Goal of the exercise: Search the material for "TURQUOISE" and copy each line in which it is found.

____ Records for the task

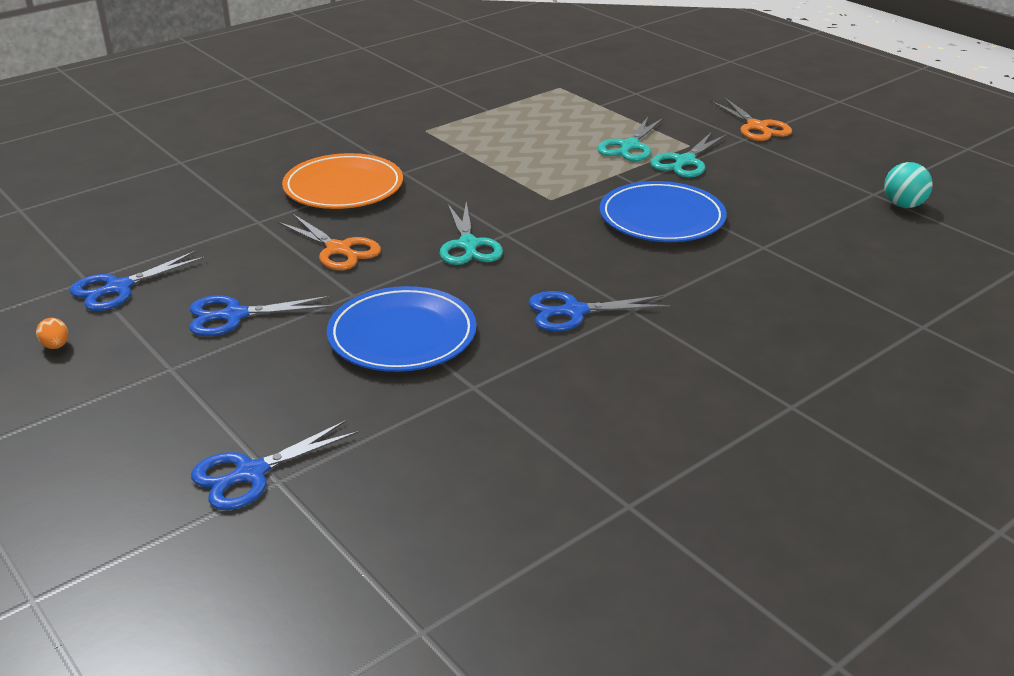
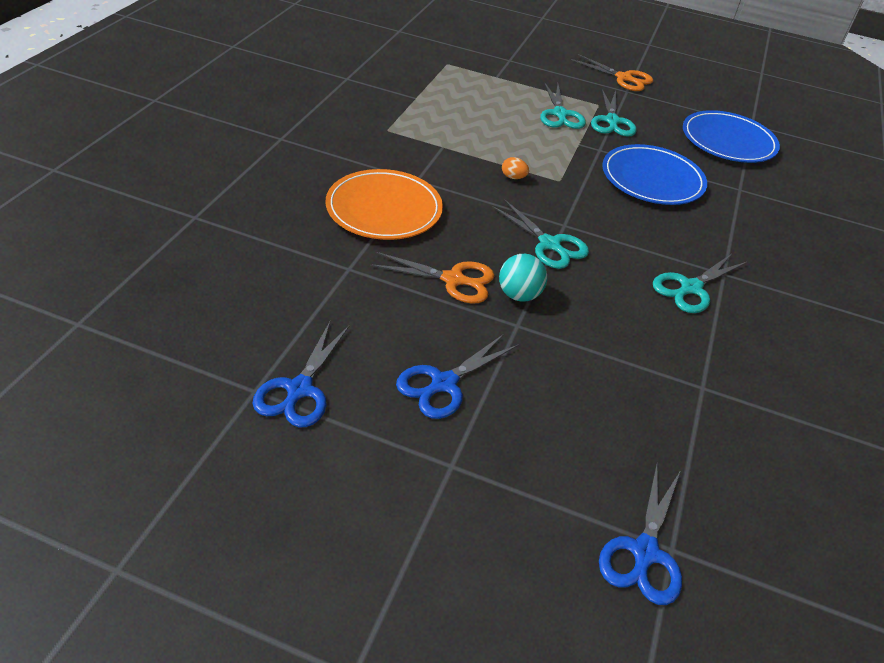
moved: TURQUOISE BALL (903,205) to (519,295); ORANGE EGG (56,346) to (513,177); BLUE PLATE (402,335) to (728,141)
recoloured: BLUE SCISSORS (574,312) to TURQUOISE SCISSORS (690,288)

________
____ Records for the task

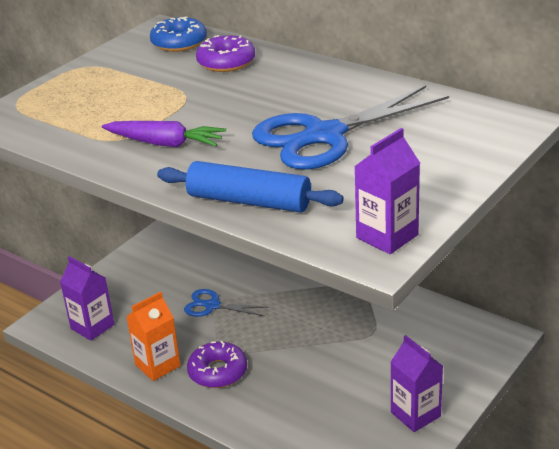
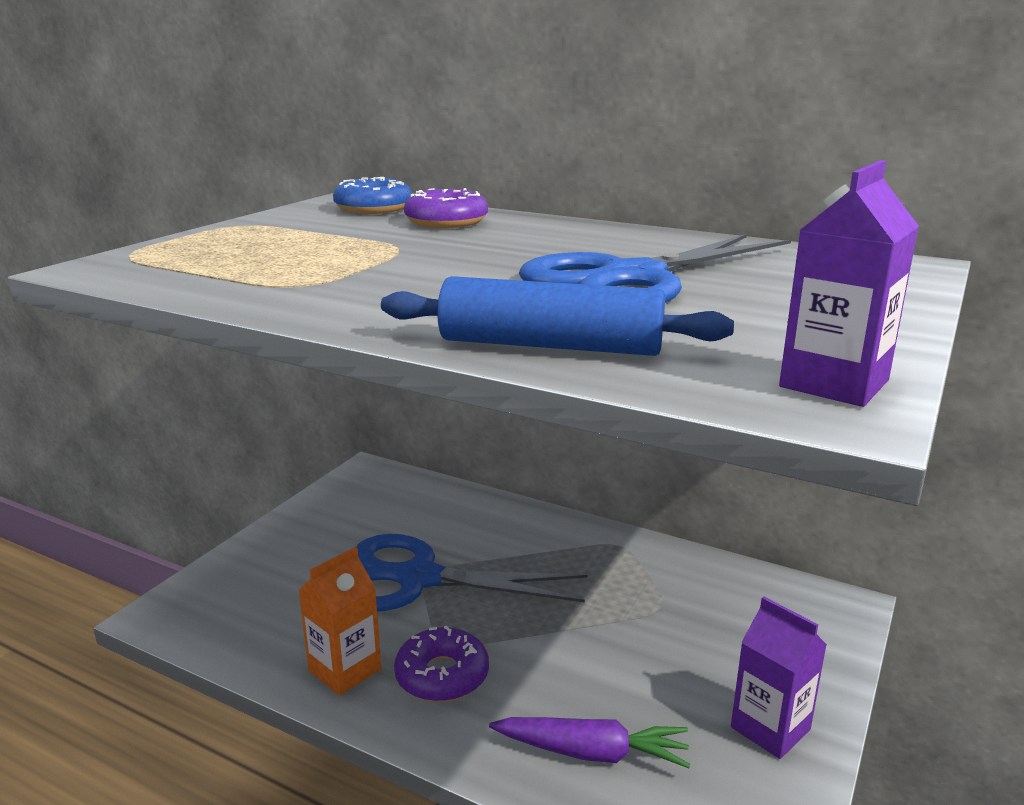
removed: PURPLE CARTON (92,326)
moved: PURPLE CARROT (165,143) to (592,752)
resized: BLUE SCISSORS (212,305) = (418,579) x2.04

________

Answer for the task:
moved: TURQUOISE BALL (903,205) to (519,295); ORANGE EGG (56,346) to (513,177); BLUE PLATE (402,335) to (728,141)
recoloured: BLUE SCISSORS (574,312) to TURQUOISE SCISSORS (690,288)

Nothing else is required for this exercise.